OBJECTIVE —
Keep only the lines of the data below that contain the string "Klar", and copy each of those lines in full. A match must have the same uppercase and lowercase letters.

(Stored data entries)
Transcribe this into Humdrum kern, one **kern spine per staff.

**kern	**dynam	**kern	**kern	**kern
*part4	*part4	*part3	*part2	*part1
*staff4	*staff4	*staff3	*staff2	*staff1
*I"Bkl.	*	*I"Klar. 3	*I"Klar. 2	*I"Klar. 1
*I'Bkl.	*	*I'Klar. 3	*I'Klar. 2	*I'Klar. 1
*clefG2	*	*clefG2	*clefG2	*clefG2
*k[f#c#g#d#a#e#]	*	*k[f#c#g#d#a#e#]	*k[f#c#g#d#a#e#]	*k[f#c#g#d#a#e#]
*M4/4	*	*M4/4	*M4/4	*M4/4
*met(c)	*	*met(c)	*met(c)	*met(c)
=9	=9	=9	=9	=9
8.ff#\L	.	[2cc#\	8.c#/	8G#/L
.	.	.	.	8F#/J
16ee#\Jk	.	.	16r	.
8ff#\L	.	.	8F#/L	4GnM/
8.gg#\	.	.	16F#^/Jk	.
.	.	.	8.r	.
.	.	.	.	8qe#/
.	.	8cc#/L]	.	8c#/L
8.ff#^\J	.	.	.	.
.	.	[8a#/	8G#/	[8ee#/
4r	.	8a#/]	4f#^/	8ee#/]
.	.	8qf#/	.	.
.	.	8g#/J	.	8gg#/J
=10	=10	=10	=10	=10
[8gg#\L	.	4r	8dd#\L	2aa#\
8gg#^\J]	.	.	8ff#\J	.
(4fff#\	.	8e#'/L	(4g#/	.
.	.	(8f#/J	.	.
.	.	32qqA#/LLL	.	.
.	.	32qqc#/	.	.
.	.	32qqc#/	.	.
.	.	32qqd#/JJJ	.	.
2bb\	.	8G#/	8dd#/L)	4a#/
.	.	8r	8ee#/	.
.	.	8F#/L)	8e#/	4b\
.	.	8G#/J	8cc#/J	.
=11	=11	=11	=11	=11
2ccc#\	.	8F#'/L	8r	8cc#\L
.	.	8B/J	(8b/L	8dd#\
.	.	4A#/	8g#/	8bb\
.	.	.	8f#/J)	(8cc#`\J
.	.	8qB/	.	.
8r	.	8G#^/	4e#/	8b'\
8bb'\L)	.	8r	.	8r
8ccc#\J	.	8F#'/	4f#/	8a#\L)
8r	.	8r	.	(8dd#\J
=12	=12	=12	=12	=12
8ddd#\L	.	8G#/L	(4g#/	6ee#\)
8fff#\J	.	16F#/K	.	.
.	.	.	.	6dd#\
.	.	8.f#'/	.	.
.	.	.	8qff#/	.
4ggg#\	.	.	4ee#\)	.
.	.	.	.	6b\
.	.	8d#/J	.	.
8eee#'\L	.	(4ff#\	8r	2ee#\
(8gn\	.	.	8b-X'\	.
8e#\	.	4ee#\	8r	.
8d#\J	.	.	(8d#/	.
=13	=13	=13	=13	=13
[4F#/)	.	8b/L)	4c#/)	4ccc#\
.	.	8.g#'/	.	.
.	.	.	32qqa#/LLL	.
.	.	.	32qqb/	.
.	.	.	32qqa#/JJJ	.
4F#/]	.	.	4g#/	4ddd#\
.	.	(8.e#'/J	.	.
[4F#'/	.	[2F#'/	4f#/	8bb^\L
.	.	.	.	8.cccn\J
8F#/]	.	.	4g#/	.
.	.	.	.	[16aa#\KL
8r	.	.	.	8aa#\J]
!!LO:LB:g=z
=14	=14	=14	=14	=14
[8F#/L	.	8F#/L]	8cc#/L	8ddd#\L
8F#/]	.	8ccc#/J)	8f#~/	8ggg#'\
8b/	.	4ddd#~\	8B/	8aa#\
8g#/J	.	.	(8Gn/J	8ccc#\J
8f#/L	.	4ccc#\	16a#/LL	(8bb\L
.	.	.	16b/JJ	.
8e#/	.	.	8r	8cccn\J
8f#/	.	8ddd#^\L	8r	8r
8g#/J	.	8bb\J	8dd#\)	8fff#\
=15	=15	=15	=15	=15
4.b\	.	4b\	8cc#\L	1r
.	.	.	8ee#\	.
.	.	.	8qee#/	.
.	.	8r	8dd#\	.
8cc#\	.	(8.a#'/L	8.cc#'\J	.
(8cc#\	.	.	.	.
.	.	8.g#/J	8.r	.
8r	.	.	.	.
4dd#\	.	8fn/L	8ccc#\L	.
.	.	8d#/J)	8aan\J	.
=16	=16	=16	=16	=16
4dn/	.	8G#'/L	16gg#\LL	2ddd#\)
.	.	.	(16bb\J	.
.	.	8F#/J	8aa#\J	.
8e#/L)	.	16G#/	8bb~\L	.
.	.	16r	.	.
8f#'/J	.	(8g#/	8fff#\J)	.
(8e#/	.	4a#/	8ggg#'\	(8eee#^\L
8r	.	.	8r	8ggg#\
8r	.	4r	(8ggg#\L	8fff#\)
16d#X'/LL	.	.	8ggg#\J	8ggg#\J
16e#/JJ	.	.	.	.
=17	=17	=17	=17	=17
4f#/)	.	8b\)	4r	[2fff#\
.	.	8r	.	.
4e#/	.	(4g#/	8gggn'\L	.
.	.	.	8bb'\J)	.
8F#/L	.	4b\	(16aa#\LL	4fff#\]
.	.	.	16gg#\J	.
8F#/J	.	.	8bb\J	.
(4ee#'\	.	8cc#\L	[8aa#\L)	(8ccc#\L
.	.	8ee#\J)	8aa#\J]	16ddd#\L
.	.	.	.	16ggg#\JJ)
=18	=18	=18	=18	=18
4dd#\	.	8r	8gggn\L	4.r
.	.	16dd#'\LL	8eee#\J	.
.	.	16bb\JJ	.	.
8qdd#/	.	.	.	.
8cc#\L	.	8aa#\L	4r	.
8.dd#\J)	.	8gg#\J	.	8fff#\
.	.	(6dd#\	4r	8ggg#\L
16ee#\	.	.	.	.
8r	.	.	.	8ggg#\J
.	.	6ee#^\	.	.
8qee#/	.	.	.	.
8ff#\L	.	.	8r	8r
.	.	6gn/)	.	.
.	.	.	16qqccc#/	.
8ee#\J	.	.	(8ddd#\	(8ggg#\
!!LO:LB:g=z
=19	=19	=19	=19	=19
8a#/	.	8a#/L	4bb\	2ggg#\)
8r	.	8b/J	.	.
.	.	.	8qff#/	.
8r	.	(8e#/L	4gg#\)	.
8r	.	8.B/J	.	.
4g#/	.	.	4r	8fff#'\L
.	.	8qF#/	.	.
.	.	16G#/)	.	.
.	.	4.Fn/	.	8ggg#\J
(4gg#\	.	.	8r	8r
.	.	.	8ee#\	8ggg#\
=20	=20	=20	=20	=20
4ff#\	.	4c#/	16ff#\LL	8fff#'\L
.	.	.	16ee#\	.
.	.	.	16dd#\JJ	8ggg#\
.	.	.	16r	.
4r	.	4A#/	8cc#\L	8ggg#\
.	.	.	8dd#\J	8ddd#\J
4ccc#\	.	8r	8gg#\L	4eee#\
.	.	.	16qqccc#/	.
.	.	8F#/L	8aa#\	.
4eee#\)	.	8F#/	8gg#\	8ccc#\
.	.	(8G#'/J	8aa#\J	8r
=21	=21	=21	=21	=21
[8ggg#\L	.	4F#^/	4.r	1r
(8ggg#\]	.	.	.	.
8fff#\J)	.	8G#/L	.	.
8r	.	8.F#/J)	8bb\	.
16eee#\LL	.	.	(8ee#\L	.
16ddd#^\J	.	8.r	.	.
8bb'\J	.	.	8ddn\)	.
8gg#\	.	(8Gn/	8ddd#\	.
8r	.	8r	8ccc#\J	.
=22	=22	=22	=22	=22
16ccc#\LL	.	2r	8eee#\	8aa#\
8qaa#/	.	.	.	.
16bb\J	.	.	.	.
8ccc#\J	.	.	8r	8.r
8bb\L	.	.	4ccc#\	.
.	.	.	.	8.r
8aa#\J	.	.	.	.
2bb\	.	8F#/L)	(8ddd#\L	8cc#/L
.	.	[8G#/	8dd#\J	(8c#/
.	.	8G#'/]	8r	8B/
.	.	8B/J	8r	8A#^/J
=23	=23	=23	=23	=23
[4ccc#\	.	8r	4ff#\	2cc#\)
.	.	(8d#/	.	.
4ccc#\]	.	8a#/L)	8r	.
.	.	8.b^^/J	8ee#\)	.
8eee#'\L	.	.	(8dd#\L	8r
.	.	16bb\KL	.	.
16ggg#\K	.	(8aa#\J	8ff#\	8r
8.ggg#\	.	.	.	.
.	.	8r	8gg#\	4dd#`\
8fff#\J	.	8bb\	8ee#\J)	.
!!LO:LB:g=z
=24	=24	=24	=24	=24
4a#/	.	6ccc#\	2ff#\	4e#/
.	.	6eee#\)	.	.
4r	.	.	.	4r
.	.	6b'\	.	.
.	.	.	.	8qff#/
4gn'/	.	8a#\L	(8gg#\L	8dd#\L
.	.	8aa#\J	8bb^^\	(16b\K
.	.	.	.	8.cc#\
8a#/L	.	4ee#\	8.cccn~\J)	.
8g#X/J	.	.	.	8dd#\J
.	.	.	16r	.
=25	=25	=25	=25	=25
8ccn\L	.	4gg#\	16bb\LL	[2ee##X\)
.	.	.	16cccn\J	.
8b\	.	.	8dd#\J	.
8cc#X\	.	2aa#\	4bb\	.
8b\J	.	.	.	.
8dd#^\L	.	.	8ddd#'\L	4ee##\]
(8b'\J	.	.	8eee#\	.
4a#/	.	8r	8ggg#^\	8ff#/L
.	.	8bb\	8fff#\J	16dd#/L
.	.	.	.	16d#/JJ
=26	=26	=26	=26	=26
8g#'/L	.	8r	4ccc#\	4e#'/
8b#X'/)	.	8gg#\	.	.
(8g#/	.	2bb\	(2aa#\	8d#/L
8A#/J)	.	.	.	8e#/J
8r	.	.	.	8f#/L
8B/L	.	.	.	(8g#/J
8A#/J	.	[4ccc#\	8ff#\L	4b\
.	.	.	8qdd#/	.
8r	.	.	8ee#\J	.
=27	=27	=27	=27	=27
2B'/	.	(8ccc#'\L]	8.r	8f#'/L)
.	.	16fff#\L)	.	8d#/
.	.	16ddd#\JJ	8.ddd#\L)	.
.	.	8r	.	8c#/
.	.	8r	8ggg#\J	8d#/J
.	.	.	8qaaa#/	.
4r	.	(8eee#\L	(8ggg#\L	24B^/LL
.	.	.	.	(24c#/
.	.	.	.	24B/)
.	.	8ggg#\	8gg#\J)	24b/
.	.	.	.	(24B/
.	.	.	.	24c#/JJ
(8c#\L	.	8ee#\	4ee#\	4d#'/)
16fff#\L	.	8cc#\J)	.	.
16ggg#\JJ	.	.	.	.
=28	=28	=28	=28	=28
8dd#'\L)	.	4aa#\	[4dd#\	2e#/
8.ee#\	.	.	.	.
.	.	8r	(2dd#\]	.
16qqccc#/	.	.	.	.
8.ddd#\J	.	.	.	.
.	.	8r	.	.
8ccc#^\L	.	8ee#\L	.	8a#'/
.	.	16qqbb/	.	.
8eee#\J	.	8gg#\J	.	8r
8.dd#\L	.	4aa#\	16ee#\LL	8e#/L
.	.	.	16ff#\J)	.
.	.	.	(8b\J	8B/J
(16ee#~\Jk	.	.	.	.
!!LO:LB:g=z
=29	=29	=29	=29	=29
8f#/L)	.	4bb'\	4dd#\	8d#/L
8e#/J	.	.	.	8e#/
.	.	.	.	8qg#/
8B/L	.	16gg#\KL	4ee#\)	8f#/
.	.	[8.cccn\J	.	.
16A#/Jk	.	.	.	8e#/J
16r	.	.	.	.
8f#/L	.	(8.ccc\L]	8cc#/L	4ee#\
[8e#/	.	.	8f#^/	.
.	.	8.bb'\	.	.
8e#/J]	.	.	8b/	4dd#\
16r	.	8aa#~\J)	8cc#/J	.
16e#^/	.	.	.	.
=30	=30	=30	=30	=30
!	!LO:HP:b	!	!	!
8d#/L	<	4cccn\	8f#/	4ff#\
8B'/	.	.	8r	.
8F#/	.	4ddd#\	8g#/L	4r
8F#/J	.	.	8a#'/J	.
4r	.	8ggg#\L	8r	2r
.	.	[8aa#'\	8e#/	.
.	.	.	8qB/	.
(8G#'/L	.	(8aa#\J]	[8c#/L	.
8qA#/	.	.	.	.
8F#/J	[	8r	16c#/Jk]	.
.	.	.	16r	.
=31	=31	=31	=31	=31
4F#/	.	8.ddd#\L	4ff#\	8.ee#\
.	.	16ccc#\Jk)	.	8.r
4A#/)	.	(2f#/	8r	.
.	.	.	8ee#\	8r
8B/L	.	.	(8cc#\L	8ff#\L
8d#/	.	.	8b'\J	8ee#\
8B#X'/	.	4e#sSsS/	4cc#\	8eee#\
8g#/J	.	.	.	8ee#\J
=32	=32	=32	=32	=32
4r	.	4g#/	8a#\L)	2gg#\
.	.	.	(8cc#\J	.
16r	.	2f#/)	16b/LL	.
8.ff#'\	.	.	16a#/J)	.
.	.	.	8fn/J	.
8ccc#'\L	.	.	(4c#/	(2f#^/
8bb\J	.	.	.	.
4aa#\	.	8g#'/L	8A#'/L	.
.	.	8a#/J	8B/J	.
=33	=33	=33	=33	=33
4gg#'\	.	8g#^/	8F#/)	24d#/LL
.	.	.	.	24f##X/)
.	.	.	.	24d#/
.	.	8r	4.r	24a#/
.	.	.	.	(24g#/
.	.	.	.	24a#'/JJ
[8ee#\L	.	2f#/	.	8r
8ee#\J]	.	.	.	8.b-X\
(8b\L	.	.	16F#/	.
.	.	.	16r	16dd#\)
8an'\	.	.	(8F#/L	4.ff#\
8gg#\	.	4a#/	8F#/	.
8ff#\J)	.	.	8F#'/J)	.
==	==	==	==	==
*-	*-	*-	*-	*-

RESULT OF THIS TASK —
*I"Bkl.	*	*I"Klar. 3	*I"Klar. 2	*I"Klar. 1
*I'Bkl.	*	*I'Klar. 3	*I'Klar. 2	*I'Klar. 1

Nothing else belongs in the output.